Data supplied:
========================================================================

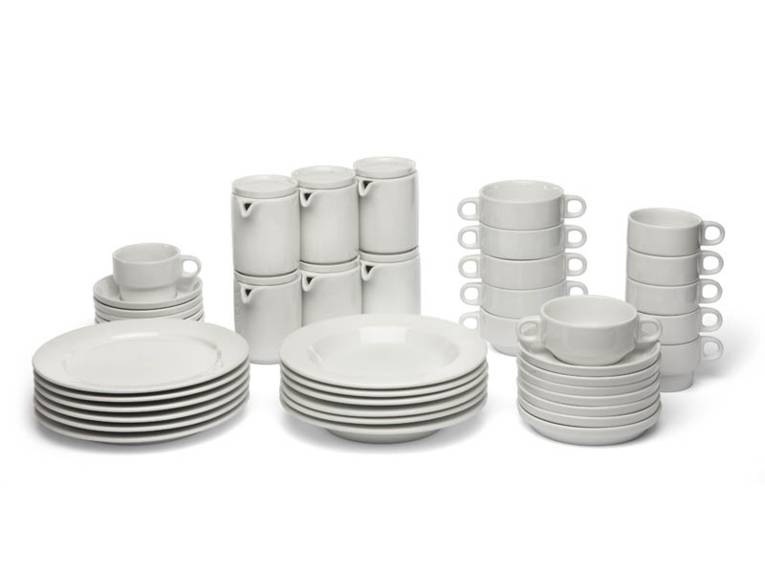
Image resolution: width=765 pixels, height=574 pixels. I want to click on cups, so click(684, 370), click(679, 338), click(676, 301), click(674, 272), click(674, 241), click(145, 270).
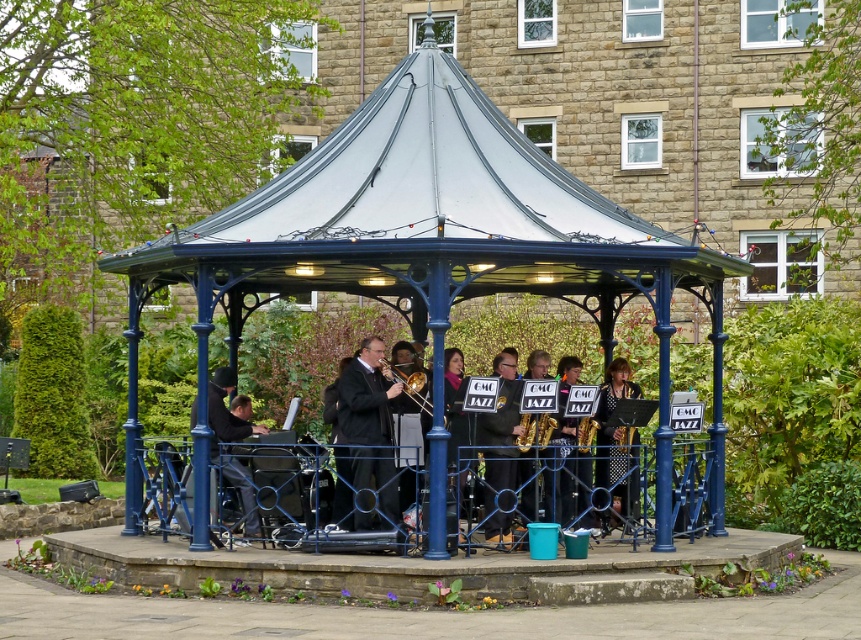
Question: Which object appears closest to the camera in this image?

Choices:
 (A) satin gold saxophone at center
 (B) black leather jacket at center
 (C) polka dot dress at center
 (D) black satin suit at center

Answer: (B)

Question: Estimate the real-world distances between objects in this image. Which object is closer to the black satin suit at center?

Choices:
 (A) dark blue fabric piano at lower left
 (B) metallic blue gazebo at center
 (C) gold brass trombone at center

Answer: (C)

Question: Can you confirm if polka dot dress at center is thinner than gold brass trombone at center?

Choices:
 (A) no
 (B) yes

Answer: (A)

Question: Considering the relative positions of metallic blue gazebo at center and gold brass trombone at center in the image provided, where is metallic blue gazebo at center located with respect to gold brass trombone at center?

Choices:
 (A) right
 (B) left

Answer: (A)

Question: Is gold metallic saxophone at center to the right of satin gold saxophone at center from the viewer's perspective?

Choices:
 (A) no
 (B) yes

Answer: (A)

Question: Which object is positioned farthest from the satin gold saxophone at center?

Choices:
 (A) dark blue fabric piano at lower left
 (B) polka dot dress at center
 (C) shiny black saxophone at center
 (D) gold metallic saxophone at center

Answer: (A)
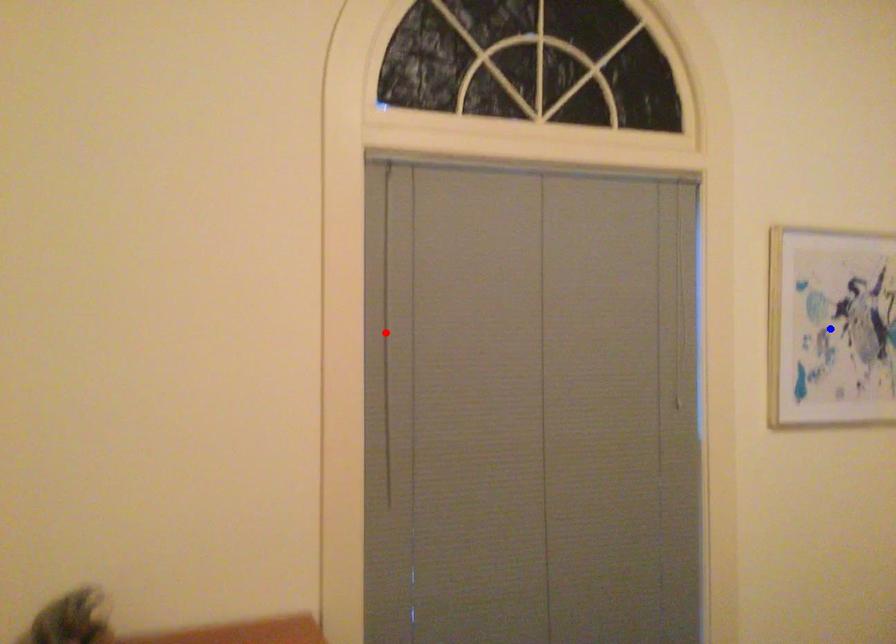
Question: Two points are marked on the image. Which point is closer to the camera?

Choices:
 (A) Blue point is closer.
 (B) Red point is closer.

Answer: (B)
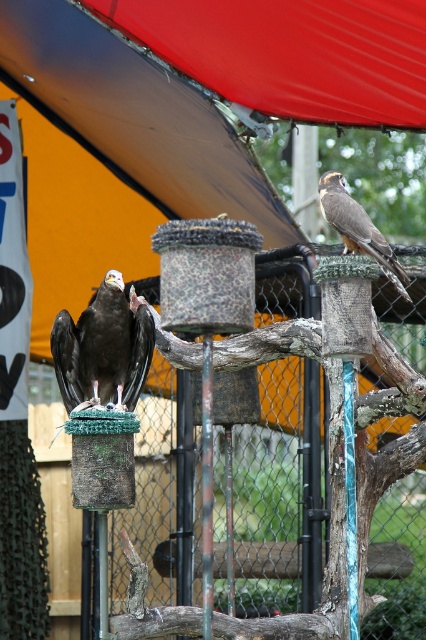
Which is below, dark brown feathers at center or brown feathered eagle at upper right?

dark brown feathers at center is lower down.

Does dark brown feathers at center come in front of brown feathered eagle at upper right?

========================================================================

Given task:
Change each instance of "gold brass trombone" in the data above to "silver brass trombone" and reproduce the data otherwise unchanged, omitting the pictures.

Final answer:
Image resolution: width=765 pixels, height=574 pixels. I want to click on cups, so click(684, 370), click(679, 338), click(676, 301), click(674, 272), click(674, 241), click(145, 270).
Question: Which object appears closest to the camera in this image?

Choices:
 (A) satin gold saxophone at center
 (B) black leather jacket at center
 (C) polka dot dress at center
 (D) black satin suit at center

Answer: (B)

Question: Estimate the real-world distances between objects in this image. Which object is closer to the black satin suit at center?

Choices:
 (A) dark blue fabric piano at lower left
 (B) metallic blue gazebo at center
 (C) silver brass trombone at center

Answer: (C)

Question: Can you confirm if polka dot dress at center is thinner than silver brass trombone at center?

Choices:
 (A) no
 (B) yes

Answer: (A)

Question: Considering the relative positions of metallic blue gazebo at center and silver brass trombone at center in the image provided, where is metallic blue gazebo at center located with respect to silver brass trombone at center?

Choices:
 (A) right
 (B) left

Answer: (A)

Question: Is gold metallic saxophone at center to the right of satin gold saxophone at center from the viewer's perspective?

Choices:
 (A) no
 (B) yes

Answer: (A)

Question: Which object is positioned farthest from the satin gold saxophone at center?

Choices:
 (A) dark blue fabric piano at lower left
 (B) polka dot dress at center
 (C) shiny black saxophone at center
 (D) gold metallic saxophone at center

Answer: (A)
Question: Two points are marked on the image. Which point is closer to the camera?

Choices:
 (A) Blue point is closer.
 (B) Red point is closer.

Answer: (B)
Which is below, dark brown feathers at center or brown feathered eagle at upper right?

dark brown feathers at center is lower down.

Does dark brown feathers at center come in front of brown feathered eagle at upper right?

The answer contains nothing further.